■ WRITTEN TASK ■
Every entry needs to be printed exactly, please.

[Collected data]

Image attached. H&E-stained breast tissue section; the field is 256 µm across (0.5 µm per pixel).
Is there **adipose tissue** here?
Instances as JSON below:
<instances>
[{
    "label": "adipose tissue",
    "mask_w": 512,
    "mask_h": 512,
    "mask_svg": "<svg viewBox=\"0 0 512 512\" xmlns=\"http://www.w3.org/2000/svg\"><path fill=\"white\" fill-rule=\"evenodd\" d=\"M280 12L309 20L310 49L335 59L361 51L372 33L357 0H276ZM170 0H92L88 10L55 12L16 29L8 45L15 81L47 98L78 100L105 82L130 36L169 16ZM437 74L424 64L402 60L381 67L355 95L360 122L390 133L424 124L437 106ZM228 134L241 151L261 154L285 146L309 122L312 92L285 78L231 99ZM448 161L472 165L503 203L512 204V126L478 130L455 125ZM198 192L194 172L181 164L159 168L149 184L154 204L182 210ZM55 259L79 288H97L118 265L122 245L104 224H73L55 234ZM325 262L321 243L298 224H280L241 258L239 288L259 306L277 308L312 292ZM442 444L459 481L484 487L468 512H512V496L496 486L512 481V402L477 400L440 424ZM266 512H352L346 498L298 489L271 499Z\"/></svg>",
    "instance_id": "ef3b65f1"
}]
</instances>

■ RESULT OF THIS TASK ■
Image attached. H&E-stained breast tissue section; the field is 256 µm across (0.5 µm per pixel).
Is there **adipose tissue** here?
Instances as JSON below:
<instances>
[{
    "label": "adipose tissue",
    "mask_w": 512,
    "mask_h": 512,
    "mask_svg": "<svg viewBox=\"0 0 512 512\" xmlns=\"http://www.w3.org/2000/svg\"><path fill=\"white\" fill-rule=\"evenodd\" d=\"M280 12L309 20L310 49L335 59L361 51L372 33L357 0H276ZM170 0H92L88 10L55 12L16 29L8 45L15 81L47 98L78 100L105 82L130 36L169 16ZM437 74L424 64L402 60L381 67L355 95L360 122L390 133L424 124L437 106ZM228 134L241 151L261 154L285 146L309 122L312 92L285 78L231 99ZM448 161L472 165L503 203L512 204V126L478 130L455 125ZM198 192L194 172L181 164L159 168L149 184L154 204L182 210ZM55 259L79 288H97L118 265L122 245L104 224H73L55 234ZM325 262L321 243L298 224H280L241 258L239 288L259 306L277 308L312 292ZM442 444L459 481L484 487L468 512H512V496L496 486L512 481V402L477 400L440 424ZM266 512H352L346 498L298 489L271 499Z\"/></svg>",
    "instance_id": "ef3b65f1"
}]
</instances>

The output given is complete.